*** Block opens ***

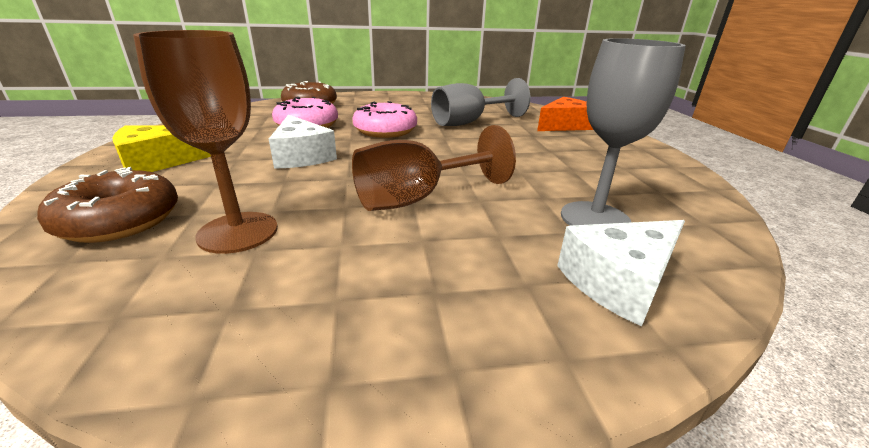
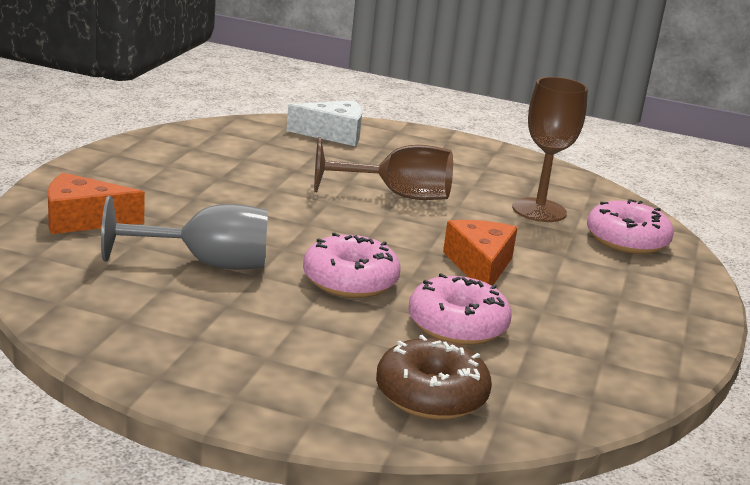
camera: 155 degrees left, 5 degrees down
(120, 221) = (627, 240): brown donut -> pink donut
(159, 162) = (636, 299): yellow cheese -> none
(301, 156) = (480, 266): white cheese -> orange cheese
(595, 219) = (286, 151): grey goblet -> none

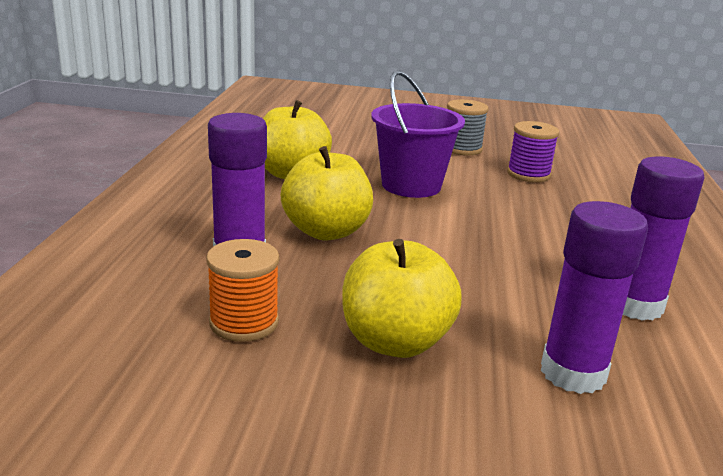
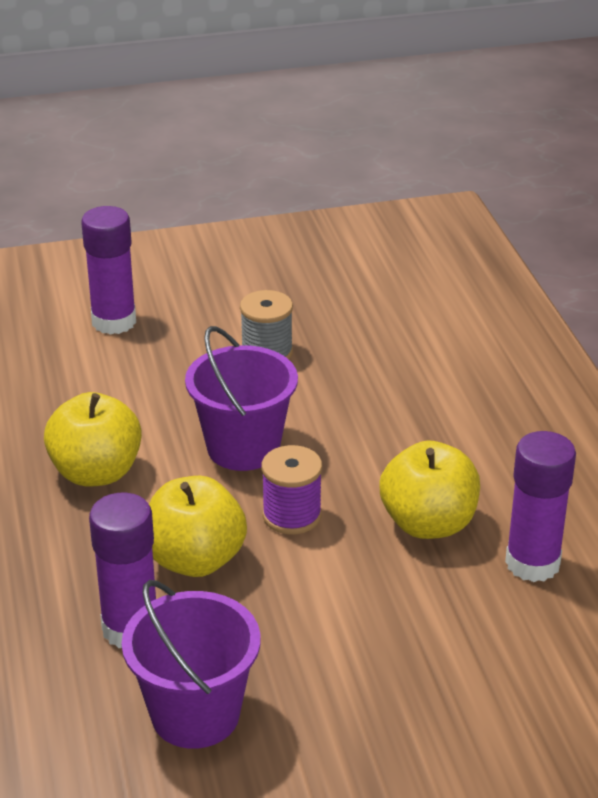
camera: 20 degrees left, 10 degrees up
(244, 322) = (195, 714): orange spool -> purple bucket
(395, 342) = (342, 687): yellow apple -> yellow apple (428, 523)
(528, 174) = (363, 381): purple spool -> purple spool (292, 515)
(573, 373) = (504, 667): purple glue stick -> purple glue stick (114, 322)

*** Block closes ***

Take every record and copy it word for word, dropping the pictures.

camera: 155 degrees left, 5 degrees down
(120, 221) = (627, 240): brown donut -> pink donut
(159, 162) = (636, 299): yellow cheese -> none
(301, 156) = (480, 266): white cheese -> orange cheese
(595, 219) = (286, 151): grey goblet -> none

camera: 20 degrees left, 10 degrees up
(244, 322) = (195, 714): orange spool -> purple bucket
(395, 342) = (342, 687): yellow apple -> yellow apple (428, 523)
(528, 174) = (363, 381): purple spool -> purple spool (292, 515)
(573, 373) = (504, 667): purple glue stick -> purple glue stick (114, 322)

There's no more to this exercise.